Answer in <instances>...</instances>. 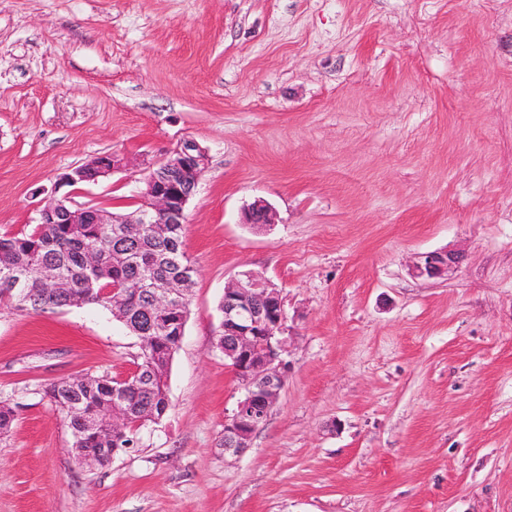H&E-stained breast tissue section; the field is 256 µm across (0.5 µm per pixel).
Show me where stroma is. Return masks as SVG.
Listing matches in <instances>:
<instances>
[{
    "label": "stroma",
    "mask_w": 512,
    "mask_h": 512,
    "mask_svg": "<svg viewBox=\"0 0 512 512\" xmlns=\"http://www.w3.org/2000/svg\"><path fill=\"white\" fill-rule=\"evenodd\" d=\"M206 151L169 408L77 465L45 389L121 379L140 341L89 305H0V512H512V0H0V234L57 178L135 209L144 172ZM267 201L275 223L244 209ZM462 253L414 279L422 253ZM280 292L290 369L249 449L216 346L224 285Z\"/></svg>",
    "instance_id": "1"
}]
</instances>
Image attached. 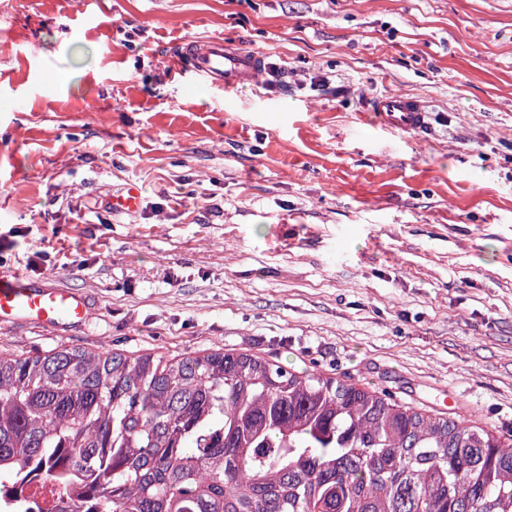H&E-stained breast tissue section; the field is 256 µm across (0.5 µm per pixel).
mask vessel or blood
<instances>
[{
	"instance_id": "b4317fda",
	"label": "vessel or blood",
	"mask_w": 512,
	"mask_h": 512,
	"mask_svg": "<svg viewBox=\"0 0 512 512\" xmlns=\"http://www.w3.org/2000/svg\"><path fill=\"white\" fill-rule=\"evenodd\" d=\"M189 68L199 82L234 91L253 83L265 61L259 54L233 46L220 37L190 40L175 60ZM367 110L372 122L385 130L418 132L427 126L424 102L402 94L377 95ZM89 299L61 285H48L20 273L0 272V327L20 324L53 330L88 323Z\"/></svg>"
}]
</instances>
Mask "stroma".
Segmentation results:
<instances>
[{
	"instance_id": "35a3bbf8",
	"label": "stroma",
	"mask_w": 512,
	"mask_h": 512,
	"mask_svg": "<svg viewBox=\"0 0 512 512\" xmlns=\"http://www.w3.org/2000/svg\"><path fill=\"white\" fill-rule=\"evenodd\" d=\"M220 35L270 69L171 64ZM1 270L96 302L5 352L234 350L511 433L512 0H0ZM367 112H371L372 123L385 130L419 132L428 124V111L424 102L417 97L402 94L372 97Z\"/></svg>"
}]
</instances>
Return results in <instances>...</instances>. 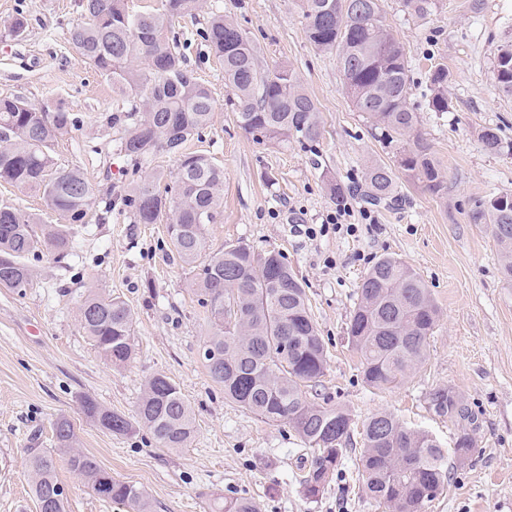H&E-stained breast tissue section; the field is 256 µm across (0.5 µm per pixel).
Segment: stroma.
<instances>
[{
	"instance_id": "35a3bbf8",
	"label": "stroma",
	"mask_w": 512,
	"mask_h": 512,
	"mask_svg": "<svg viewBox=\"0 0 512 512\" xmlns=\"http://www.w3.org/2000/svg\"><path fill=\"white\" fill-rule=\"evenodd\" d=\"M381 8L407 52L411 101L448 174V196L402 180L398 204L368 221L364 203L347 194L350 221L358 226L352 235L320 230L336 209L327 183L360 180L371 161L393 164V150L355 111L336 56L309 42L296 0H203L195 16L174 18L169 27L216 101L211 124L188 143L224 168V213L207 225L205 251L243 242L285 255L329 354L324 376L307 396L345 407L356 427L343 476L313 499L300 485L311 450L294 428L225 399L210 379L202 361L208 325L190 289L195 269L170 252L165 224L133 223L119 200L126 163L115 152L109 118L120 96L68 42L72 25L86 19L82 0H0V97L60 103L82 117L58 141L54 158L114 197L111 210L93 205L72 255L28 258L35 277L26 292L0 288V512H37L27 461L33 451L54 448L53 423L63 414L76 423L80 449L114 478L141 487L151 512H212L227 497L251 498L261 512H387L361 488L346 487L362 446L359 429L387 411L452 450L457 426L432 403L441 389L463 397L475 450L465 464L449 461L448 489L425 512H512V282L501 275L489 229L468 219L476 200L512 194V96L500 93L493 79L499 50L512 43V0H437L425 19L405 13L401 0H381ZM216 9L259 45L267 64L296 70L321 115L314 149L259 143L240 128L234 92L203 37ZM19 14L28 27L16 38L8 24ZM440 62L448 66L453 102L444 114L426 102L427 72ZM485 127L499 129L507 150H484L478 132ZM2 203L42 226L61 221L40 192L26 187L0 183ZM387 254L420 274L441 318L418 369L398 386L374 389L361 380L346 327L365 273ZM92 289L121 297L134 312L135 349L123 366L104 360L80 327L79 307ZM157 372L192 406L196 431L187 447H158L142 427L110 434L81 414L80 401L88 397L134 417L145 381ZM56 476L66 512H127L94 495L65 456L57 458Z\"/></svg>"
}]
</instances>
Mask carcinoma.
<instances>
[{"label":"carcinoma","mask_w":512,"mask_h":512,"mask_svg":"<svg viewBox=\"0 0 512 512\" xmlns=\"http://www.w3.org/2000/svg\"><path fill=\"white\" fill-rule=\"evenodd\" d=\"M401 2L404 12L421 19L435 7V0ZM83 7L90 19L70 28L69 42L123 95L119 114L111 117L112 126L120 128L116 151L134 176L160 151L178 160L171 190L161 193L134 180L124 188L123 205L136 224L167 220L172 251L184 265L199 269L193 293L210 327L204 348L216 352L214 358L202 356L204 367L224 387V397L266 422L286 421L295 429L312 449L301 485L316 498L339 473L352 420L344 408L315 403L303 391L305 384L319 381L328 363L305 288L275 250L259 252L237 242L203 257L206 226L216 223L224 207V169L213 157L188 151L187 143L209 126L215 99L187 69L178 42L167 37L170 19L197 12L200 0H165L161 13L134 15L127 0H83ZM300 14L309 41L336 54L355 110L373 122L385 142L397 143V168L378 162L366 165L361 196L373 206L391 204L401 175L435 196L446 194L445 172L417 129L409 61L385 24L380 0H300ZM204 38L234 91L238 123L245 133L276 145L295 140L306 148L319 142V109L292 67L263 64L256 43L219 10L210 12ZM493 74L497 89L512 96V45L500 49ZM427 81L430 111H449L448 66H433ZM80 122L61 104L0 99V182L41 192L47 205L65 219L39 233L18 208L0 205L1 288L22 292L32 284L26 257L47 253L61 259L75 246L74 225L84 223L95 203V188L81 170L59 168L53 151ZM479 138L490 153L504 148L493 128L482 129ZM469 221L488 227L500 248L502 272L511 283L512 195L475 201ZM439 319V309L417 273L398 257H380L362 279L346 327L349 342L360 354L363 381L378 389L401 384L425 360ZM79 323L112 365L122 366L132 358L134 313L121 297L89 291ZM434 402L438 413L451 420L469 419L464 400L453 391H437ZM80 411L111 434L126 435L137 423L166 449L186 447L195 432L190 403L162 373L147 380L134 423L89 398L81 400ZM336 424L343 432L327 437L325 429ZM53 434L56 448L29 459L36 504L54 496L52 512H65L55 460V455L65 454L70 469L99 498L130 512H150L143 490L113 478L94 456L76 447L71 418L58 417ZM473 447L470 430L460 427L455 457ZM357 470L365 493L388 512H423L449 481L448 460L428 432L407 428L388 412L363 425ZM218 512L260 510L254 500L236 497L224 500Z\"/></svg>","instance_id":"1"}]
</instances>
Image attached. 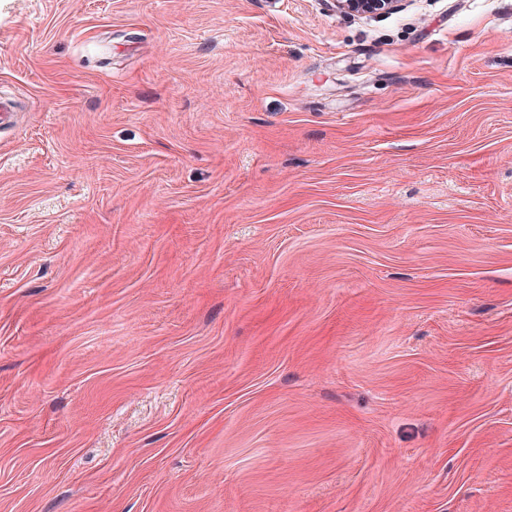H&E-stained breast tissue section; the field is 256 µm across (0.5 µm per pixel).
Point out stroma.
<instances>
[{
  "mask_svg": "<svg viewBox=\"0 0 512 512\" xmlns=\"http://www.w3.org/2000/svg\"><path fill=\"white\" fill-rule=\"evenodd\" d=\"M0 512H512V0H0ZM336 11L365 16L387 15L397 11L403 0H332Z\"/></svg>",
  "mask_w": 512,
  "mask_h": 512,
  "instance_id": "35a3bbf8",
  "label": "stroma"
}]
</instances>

::::::::::

__Required task__.
Give the number of lines that hold the word "stroma" in these records, with nothing added.

__Answer to the exercise__.
8